▶ Directions
Repeat only the stretch of lines below that runs from the line with "Detect every labelled" through the line with "Give the pixel-coordinate", unaltered.

▶ Given data
---+---

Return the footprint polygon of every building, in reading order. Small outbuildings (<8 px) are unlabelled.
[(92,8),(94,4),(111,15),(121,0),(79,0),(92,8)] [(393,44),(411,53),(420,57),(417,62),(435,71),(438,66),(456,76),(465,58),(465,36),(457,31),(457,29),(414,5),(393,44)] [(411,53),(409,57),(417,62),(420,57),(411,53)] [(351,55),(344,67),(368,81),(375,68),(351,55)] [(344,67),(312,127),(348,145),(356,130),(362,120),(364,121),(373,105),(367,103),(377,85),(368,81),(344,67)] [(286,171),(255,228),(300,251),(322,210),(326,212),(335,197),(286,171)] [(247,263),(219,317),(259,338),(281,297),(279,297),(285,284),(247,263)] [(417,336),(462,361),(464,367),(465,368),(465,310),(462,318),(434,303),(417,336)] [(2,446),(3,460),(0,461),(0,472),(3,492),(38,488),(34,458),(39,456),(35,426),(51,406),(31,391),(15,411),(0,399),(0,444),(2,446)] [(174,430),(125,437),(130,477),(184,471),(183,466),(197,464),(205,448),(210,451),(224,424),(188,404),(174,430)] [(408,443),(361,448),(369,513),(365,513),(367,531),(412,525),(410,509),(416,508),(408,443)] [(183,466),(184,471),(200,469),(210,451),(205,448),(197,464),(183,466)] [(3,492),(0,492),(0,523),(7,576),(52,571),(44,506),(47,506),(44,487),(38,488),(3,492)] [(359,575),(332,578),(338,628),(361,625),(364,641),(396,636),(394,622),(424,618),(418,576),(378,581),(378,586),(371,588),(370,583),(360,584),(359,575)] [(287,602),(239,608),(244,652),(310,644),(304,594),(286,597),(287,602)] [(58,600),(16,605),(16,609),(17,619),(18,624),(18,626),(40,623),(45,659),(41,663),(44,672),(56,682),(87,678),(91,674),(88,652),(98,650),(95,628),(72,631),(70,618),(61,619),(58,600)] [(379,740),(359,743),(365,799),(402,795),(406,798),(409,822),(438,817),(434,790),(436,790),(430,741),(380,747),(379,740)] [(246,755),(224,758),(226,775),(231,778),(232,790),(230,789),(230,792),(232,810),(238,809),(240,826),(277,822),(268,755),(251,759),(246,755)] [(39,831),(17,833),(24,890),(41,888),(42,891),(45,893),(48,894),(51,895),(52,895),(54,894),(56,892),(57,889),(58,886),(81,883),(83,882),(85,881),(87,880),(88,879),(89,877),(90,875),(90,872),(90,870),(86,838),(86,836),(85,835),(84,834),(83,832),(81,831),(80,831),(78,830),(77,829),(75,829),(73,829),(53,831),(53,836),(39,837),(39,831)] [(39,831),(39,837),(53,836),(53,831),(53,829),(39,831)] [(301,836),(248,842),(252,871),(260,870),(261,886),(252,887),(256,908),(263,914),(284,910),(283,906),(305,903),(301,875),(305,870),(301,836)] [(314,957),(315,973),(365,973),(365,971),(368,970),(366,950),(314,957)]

---+---

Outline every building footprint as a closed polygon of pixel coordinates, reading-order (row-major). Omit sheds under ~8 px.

---+---

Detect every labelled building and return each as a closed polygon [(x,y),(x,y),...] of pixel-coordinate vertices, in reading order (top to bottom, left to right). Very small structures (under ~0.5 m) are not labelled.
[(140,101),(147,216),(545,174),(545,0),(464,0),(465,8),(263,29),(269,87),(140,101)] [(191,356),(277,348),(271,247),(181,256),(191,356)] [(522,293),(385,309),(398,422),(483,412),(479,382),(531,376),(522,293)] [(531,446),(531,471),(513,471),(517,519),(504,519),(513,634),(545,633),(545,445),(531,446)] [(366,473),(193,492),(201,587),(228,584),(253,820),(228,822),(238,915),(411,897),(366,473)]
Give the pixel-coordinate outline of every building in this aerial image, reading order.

---+---

▶ Expected output
Detect every labelled building and return each as a closed polygon [(x,y),(x,y),...] of pixel-coordinate vertices, in reading order (top to bottom, left to right). Very small structures (under ~0.5 m) are not labelled.
[(140,101),(147,216),(545,174),(545,0),(464,0),(465,8),(263,29),(269,87),(140,101)] [(191,356),(277,348),(271,247),(181,256),(191,356)] [(522,293),(385,309),(398,422),(483,412),(479,382),(531,376),(522,293)] [(531,446),(531,471),(513,471),(517,519),(504,519),(513,634),(545,633),(545,445),(531,446)] [(366,473),(193,492),(201,587),(228,584),(253,820),(228,822),(238,915),(411,897),(366,473)]
Give the pixel-coordinate outline of every building in this aerial image, reading order.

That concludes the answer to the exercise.